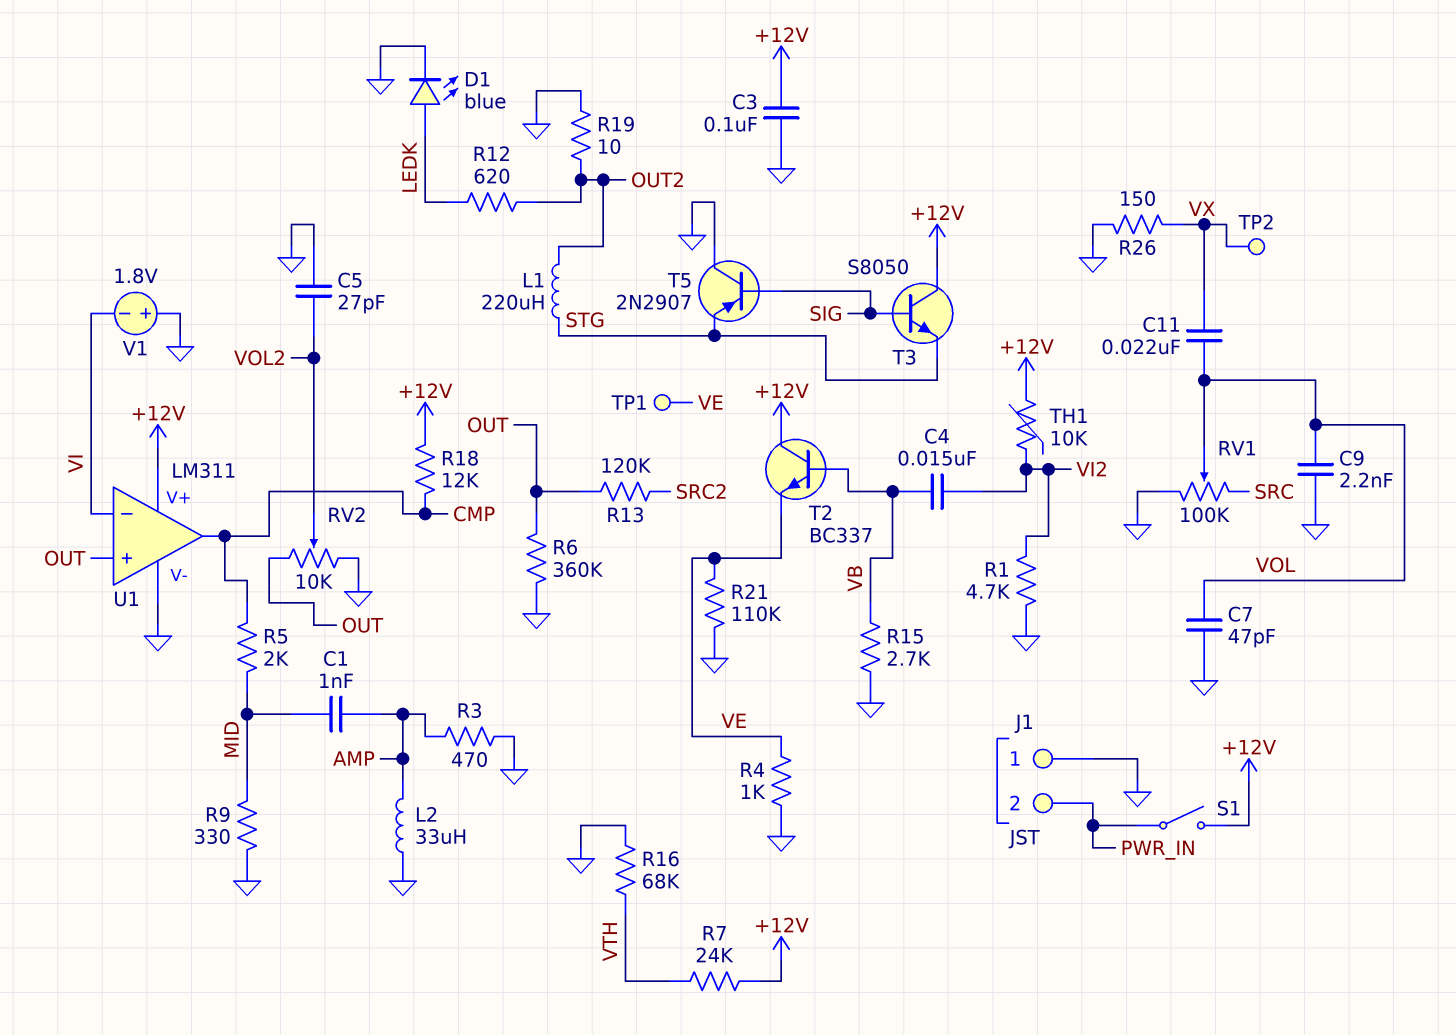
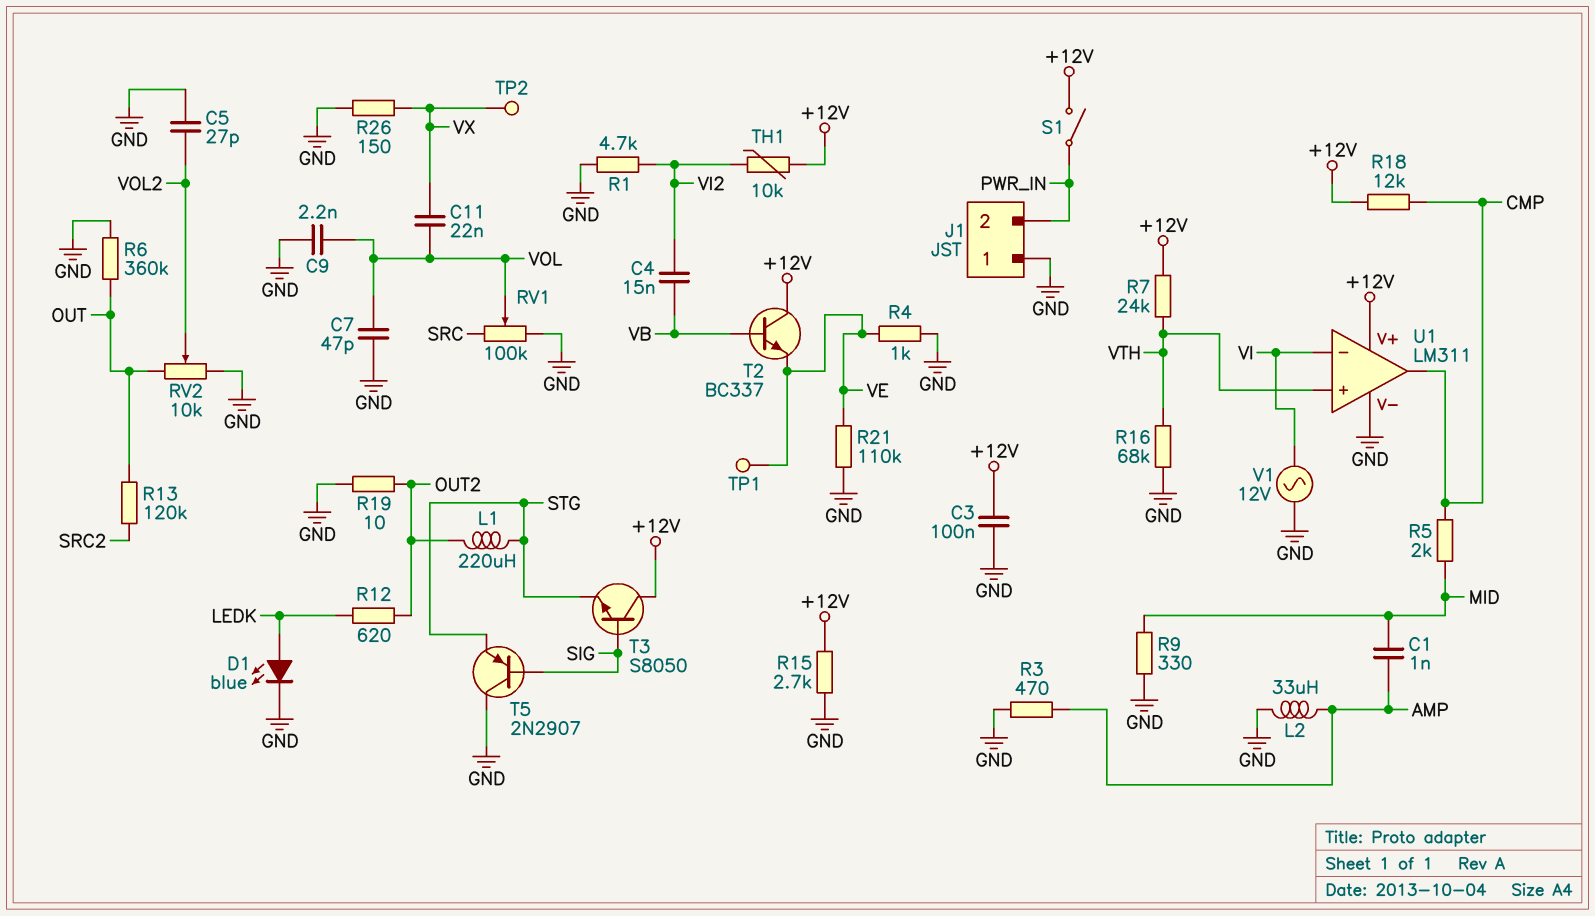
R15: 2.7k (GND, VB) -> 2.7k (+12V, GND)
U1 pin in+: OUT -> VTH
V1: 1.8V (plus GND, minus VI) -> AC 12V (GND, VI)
---
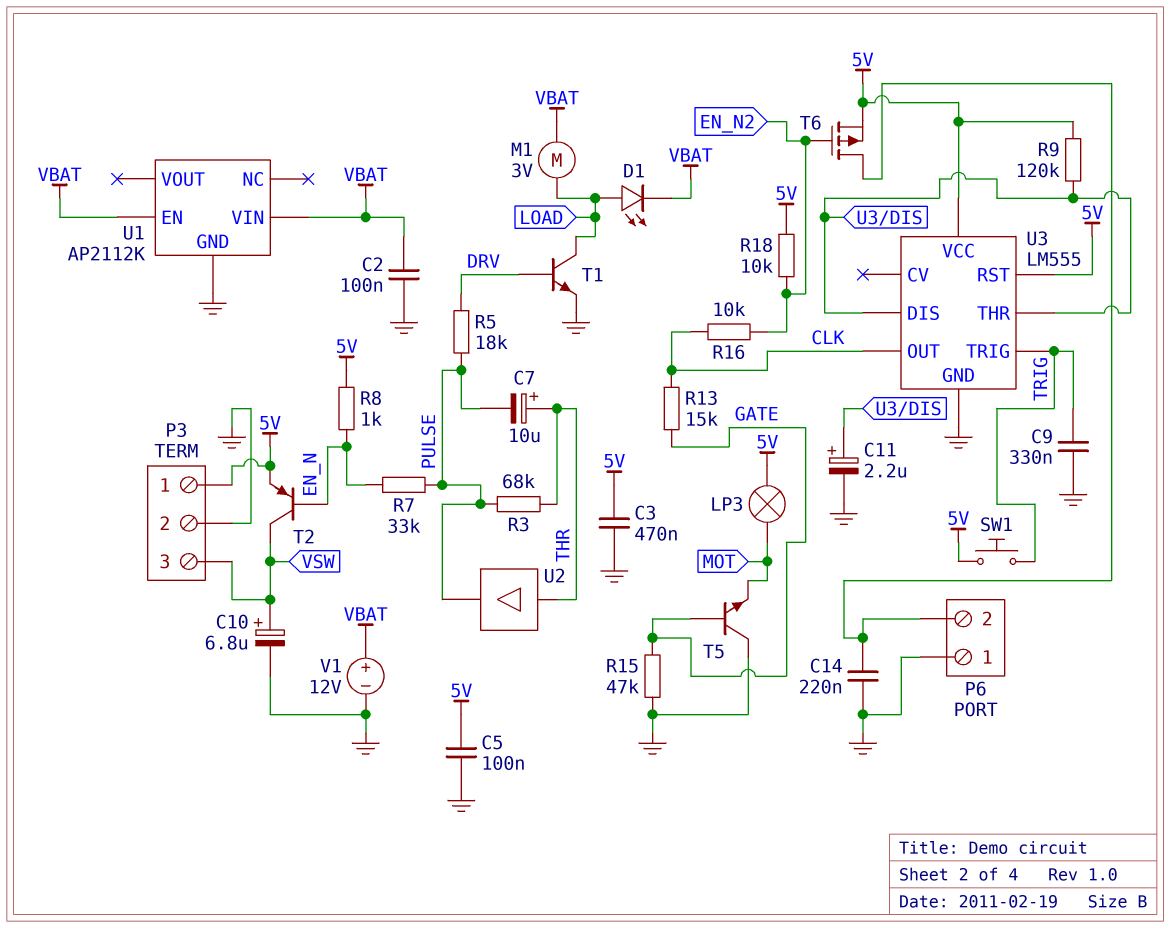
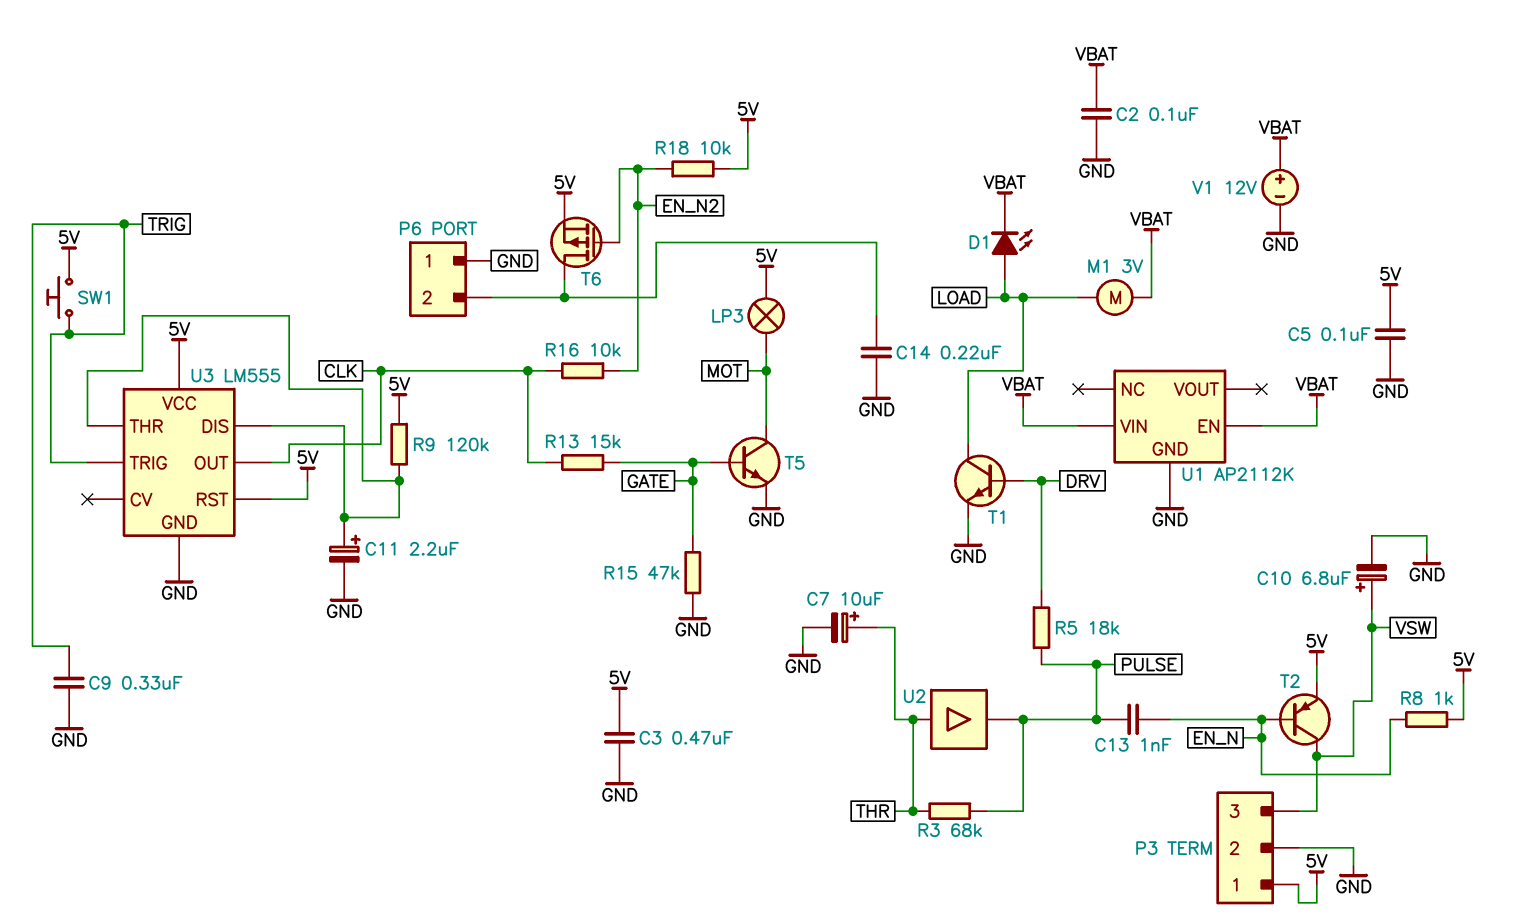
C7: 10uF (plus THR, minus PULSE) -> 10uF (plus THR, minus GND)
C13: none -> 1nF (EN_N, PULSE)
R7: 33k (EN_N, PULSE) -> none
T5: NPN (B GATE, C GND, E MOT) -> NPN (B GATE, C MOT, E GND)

# Exercise description
Copy each line of the records containing the string "minus".

# Reply to the task
V1: 1.8V (plus GND, minus VI) -> AC 12V (GND, VI)
C7: 10uF (plus THR, minus PULSE) -> 10uF (plus THR, minus GND)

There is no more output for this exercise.